[Opening Source data section]

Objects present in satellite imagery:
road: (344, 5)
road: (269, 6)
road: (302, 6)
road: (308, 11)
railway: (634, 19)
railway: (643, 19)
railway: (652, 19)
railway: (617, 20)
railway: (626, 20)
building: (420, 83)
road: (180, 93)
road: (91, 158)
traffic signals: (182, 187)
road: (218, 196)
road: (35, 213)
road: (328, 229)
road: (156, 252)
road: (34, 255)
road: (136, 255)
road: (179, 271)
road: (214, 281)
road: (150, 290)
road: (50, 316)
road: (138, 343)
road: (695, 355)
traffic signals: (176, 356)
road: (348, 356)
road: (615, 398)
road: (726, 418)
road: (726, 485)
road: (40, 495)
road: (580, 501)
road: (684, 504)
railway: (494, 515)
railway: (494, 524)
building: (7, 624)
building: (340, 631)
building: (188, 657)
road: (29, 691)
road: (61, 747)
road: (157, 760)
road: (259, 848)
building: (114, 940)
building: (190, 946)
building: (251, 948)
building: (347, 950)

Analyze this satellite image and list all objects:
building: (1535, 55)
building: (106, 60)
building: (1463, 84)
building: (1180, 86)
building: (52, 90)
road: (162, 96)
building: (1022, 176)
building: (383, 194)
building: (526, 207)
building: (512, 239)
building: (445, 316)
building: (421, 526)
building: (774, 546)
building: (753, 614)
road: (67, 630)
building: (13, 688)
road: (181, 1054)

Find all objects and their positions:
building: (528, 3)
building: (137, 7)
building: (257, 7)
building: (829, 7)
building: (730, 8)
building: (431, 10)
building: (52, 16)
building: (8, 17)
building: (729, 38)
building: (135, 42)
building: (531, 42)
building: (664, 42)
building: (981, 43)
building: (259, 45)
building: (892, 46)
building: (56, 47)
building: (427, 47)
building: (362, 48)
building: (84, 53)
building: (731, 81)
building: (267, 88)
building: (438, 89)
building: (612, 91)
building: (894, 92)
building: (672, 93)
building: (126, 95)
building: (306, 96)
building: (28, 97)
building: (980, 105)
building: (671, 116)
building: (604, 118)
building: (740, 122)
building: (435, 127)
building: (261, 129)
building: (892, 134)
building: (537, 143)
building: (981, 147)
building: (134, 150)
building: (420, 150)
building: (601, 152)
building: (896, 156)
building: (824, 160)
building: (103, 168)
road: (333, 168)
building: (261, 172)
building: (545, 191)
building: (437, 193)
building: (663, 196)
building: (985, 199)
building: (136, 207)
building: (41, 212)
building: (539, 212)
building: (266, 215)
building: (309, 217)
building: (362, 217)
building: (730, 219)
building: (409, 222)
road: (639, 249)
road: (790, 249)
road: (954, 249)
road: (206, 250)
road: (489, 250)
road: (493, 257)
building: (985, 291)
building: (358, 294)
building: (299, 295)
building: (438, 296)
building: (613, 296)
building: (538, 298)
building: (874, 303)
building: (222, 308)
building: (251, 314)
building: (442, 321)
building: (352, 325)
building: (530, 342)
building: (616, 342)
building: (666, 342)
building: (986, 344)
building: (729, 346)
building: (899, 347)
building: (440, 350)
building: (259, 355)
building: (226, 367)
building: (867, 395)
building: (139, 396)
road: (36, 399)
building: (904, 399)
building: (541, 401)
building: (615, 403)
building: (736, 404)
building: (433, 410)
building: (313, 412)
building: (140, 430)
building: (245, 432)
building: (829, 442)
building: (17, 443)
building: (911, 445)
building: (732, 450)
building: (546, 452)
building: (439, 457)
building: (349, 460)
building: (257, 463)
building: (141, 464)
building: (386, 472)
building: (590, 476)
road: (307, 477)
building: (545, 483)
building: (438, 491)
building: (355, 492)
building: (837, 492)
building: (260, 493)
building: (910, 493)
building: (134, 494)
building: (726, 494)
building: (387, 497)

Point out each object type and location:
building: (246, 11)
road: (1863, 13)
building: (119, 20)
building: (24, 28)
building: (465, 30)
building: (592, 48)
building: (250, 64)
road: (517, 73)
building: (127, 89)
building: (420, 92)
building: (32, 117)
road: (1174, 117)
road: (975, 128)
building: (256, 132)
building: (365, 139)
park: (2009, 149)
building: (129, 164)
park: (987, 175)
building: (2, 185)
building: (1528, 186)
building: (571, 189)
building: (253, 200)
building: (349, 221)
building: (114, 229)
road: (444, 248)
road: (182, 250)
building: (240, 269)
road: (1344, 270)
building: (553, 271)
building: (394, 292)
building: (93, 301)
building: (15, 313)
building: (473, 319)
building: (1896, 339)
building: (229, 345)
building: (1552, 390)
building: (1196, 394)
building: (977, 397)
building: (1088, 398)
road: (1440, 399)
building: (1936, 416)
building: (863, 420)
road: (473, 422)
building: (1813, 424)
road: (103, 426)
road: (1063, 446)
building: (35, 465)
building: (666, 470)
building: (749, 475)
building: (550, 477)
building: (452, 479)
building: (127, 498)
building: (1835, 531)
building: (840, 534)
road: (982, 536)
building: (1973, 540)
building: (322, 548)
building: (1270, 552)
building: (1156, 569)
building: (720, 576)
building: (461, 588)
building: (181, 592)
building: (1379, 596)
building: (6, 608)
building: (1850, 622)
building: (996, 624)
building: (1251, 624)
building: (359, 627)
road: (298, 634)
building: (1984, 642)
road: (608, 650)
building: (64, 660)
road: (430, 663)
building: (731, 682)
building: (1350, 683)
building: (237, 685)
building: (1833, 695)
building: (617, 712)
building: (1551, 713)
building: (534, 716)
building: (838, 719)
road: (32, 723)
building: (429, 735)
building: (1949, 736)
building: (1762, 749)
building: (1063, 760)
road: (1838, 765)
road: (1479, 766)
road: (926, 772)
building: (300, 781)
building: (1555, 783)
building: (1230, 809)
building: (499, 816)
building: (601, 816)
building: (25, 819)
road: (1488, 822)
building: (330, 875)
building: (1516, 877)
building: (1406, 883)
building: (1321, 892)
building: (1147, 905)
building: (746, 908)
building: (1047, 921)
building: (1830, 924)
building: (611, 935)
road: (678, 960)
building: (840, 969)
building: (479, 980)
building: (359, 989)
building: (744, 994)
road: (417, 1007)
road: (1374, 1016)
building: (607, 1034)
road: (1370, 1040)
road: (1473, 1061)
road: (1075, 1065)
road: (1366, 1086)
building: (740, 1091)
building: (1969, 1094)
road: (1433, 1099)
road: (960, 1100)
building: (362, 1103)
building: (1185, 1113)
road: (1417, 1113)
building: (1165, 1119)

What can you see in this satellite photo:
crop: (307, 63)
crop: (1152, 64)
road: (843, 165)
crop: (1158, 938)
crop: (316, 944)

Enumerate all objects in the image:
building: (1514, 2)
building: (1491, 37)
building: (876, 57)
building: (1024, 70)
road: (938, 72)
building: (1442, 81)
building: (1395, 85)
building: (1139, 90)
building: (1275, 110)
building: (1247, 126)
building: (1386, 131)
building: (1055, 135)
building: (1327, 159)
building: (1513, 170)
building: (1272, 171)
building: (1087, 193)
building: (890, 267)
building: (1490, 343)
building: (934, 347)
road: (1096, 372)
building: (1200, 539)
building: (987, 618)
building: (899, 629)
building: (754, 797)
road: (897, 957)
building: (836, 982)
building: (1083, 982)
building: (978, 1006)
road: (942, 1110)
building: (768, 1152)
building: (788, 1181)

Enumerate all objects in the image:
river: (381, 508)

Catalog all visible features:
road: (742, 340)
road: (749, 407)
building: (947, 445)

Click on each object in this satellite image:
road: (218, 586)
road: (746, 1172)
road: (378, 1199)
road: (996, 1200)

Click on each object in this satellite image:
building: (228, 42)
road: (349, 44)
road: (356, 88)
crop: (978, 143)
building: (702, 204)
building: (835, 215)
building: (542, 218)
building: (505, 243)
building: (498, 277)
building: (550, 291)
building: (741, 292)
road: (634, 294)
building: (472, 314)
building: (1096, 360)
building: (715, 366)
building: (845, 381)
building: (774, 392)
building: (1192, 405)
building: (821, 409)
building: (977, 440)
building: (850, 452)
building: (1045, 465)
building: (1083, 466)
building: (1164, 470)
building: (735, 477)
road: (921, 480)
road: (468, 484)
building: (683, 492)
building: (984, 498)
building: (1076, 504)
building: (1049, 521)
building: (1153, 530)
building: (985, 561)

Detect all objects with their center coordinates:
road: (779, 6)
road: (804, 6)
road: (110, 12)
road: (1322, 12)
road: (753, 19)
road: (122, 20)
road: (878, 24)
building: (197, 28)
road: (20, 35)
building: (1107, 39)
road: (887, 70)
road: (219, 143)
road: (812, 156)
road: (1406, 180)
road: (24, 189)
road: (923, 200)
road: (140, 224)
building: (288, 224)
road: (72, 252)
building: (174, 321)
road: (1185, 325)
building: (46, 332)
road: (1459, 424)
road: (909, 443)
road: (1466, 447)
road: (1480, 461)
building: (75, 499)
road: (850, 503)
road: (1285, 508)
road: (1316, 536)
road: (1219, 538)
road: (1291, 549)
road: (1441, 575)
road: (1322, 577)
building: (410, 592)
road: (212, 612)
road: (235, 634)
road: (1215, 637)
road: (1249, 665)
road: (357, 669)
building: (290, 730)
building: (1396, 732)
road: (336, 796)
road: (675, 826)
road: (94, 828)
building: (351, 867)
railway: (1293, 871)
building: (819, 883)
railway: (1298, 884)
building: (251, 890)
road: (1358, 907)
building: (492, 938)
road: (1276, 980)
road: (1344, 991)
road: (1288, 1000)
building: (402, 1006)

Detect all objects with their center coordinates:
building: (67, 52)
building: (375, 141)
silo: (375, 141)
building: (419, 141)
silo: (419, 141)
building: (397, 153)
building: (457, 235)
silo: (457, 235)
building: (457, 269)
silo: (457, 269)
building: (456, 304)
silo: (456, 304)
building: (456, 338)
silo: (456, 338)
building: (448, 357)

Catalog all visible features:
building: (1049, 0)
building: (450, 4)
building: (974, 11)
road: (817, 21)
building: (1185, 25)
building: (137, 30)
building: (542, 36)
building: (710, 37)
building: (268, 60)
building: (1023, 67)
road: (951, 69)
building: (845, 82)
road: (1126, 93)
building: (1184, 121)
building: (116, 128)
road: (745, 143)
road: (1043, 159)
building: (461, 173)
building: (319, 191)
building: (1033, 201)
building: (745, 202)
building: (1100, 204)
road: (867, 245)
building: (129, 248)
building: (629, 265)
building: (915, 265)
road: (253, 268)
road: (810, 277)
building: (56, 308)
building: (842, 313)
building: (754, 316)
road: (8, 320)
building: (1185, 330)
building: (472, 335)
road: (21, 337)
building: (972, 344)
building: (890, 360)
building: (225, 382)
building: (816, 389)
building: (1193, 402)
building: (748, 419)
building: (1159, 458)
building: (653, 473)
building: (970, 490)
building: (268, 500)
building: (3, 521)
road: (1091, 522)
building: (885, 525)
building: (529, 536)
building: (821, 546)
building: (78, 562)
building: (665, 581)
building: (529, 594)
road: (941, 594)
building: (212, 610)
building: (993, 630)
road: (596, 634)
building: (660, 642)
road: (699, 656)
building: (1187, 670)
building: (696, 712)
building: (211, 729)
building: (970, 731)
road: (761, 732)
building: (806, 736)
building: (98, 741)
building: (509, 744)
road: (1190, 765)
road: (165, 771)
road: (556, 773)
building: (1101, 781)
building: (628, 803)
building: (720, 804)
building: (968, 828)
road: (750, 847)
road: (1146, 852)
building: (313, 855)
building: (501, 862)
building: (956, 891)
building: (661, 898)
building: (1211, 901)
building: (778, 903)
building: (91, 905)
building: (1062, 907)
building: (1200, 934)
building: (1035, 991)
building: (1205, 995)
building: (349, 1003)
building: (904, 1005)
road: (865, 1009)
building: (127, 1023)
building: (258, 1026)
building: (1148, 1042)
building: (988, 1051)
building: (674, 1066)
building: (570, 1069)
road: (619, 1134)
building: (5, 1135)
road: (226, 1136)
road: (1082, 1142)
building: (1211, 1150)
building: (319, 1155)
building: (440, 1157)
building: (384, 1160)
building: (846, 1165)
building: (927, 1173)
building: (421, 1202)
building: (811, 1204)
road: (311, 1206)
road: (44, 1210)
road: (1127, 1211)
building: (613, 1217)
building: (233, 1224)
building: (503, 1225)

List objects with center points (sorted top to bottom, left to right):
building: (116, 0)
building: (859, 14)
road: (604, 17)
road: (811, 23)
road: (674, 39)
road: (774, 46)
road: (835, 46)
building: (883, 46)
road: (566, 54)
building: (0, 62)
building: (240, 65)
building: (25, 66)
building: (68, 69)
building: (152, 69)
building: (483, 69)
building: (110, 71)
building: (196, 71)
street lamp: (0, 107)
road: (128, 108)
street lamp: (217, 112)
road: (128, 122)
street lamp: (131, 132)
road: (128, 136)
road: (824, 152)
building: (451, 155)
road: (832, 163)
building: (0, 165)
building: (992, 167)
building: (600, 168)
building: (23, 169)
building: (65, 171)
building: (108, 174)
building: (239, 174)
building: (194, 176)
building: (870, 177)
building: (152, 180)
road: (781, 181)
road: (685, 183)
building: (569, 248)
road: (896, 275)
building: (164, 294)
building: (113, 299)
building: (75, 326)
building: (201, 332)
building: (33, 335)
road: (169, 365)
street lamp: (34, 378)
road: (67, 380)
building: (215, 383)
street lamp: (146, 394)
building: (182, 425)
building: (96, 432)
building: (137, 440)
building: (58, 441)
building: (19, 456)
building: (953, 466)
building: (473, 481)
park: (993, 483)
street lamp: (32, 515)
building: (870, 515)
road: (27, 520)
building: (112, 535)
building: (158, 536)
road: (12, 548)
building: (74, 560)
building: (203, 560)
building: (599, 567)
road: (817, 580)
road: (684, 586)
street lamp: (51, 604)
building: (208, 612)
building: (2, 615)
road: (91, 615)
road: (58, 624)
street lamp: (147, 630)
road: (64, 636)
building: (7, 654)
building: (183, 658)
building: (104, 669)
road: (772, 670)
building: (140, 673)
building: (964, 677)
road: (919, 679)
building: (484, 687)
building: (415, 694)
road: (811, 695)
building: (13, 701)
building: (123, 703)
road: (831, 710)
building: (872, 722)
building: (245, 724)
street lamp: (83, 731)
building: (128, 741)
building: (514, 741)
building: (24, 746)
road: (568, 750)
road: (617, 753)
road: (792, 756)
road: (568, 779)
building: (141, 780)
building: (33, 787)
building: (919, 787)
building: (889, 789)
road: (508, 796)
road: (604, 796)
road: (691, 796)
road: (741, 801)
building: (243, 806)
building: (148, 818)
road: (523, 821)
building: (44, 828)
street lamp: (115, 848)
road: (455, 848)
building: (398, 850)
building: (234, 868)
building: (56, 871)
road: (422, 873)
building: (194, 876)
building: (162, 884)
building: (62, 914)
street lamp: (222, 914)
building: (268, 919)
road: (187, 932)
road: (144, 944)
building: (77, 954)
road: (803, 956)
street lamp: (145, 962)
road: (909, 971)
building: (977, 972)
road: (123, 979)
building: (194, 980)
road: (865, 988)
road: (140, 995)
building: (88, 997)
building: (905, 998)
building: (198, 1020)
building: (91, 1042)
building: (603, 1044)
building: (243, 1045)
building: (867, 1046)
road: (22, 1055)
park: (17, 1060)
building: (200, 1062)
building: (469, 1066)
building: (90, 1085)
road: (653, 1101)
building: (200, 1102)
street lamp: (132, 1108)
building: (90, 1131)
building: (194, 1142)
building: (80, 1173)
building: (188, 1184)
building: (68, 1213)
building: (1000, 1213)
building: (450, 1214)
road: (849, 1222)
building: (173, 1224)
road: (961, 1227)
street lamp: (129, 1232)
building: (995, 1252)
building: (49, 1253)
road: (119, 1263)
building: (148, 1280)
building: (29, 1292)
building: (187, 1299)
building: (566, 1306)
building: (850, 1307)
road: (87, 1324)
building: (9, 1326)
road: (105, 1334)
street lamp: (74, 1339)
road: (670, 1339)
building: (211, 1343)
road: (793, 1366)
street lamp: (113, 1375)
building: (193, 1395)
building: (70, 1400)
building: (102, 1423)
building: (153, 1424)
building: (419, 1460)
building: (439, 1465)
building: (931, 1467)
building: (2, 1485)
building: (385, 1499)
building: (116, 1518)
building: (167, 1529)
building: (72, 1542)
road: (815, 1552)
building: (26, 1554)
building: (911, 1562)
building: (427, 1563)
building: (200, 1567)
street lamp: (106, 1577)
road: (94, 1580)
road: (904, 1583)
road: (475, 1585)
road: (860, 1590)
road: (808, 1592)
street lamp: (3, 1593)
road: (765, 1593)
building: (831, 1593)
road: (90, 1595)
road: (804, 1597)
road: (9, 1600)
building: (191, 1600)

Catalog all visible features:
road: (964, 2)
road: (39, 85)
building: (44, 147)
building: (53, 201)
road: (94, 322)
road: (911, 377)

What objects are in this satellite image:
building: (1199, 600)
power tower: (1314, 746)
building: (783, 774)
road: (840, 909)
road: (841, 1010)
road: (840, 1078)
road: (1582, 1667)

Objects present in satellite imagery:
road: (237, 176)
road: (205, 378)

[Closing Source data section]

» What you have to do
State only the count of lines above that hold the string "traffic".

» Written response
2